### Required action
State the count of lines in this material that hold the string "left" and add nothing.

### Provided material
=====
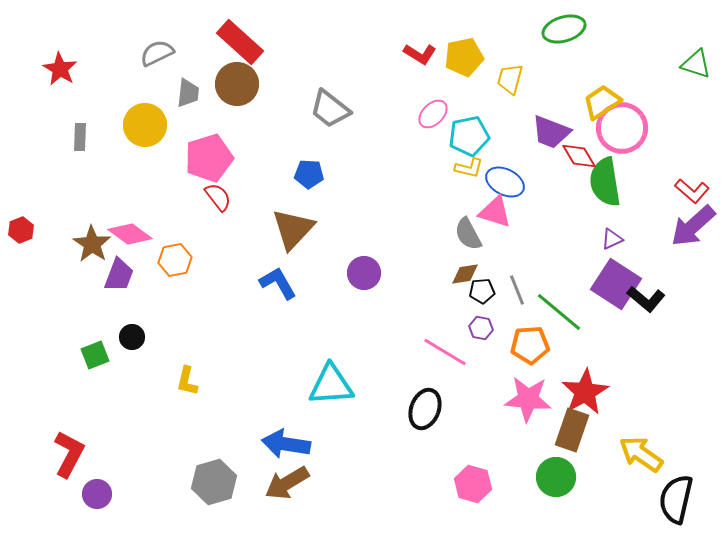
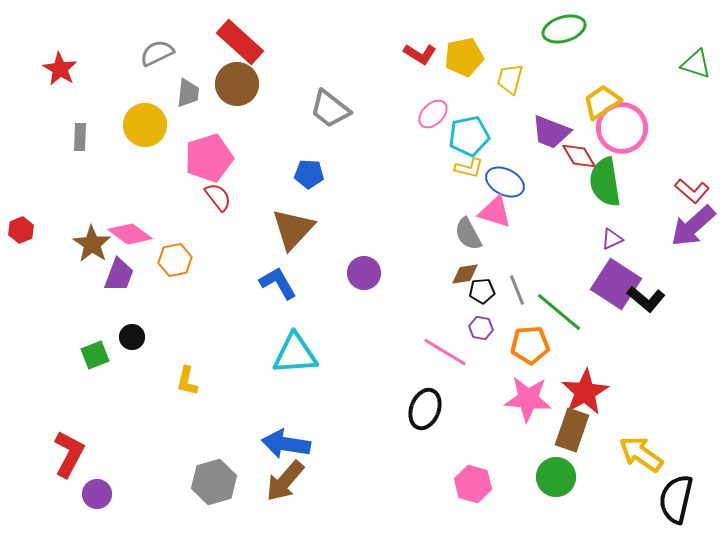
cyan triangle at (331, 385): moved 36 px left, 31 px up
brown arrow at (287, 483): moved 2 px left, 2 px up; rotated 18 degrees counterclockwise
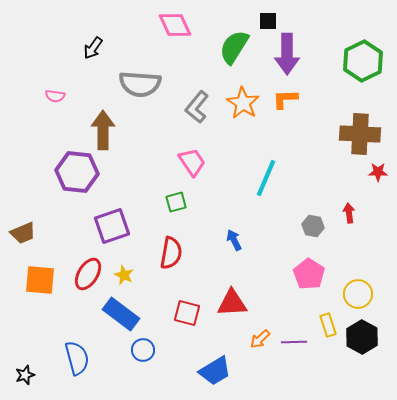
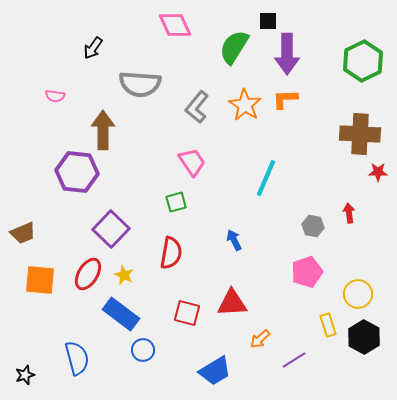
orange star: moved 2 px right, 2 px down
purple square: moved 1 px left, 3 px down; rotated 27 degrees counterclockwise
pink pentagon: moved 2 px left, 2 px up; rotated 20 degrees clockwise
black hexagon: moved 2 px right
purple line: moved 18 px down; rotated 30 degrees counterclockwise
=====
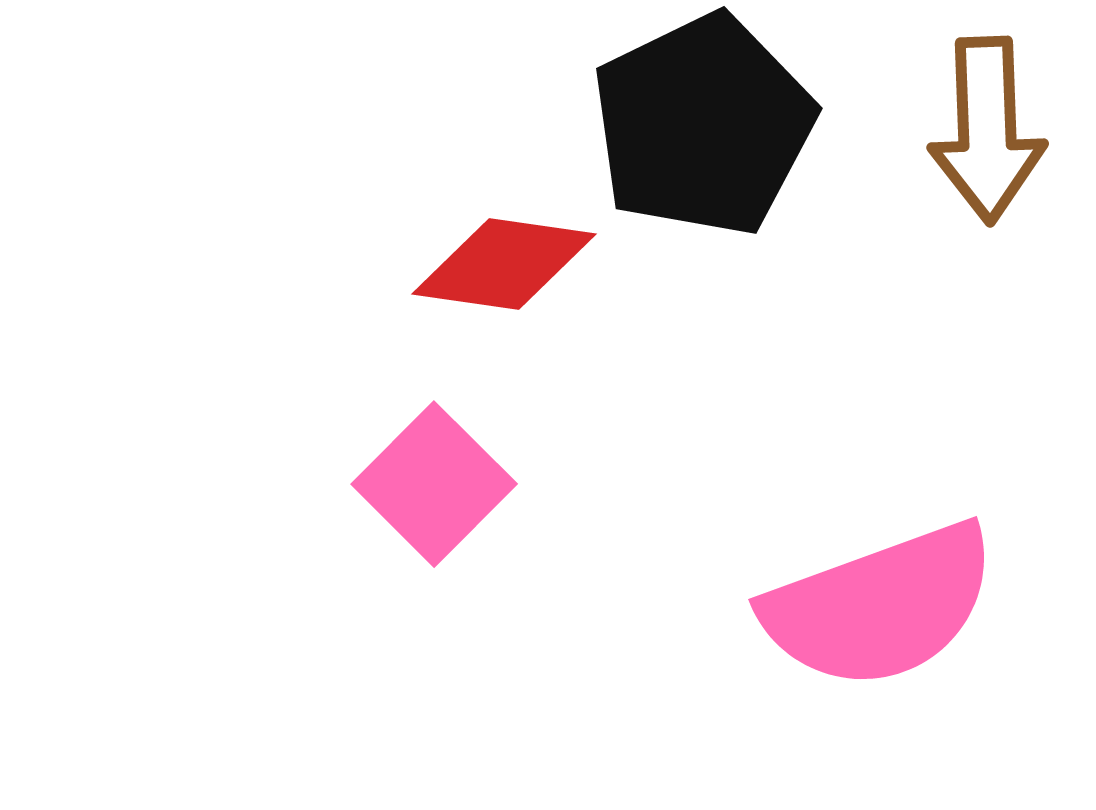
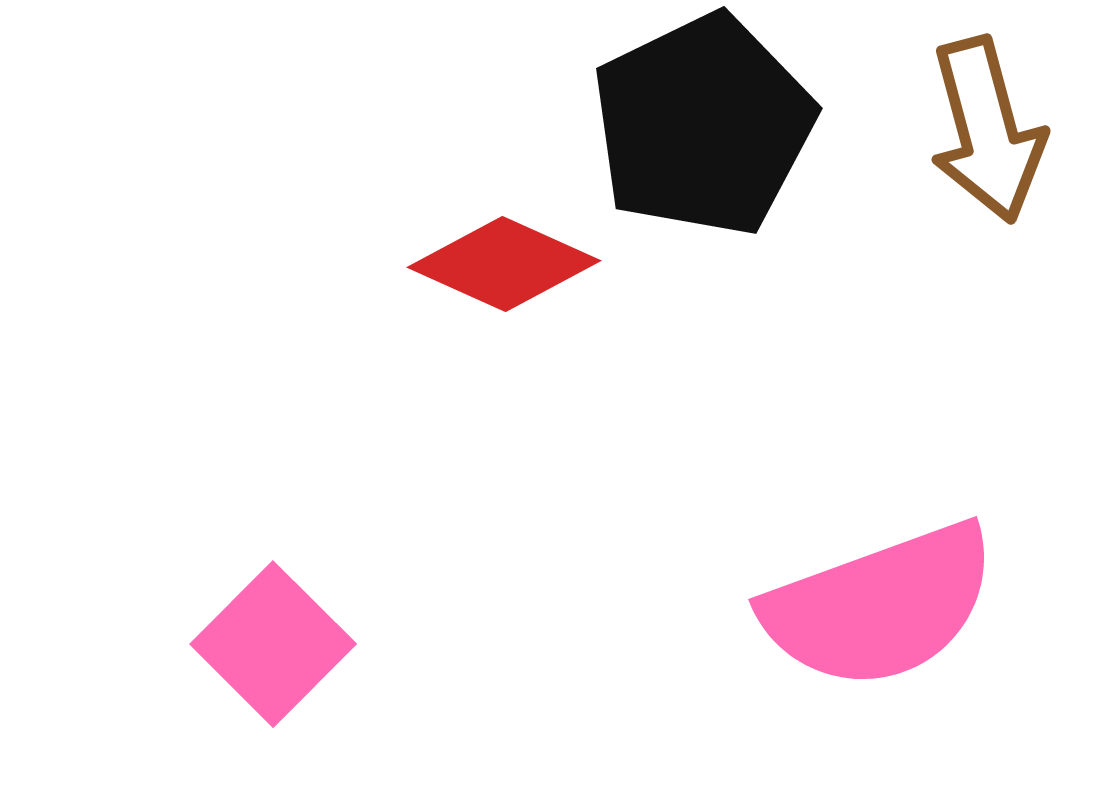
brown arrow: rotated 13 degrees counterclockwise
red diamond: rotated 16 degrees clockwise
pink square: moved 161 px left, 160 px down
=====
### Response area
5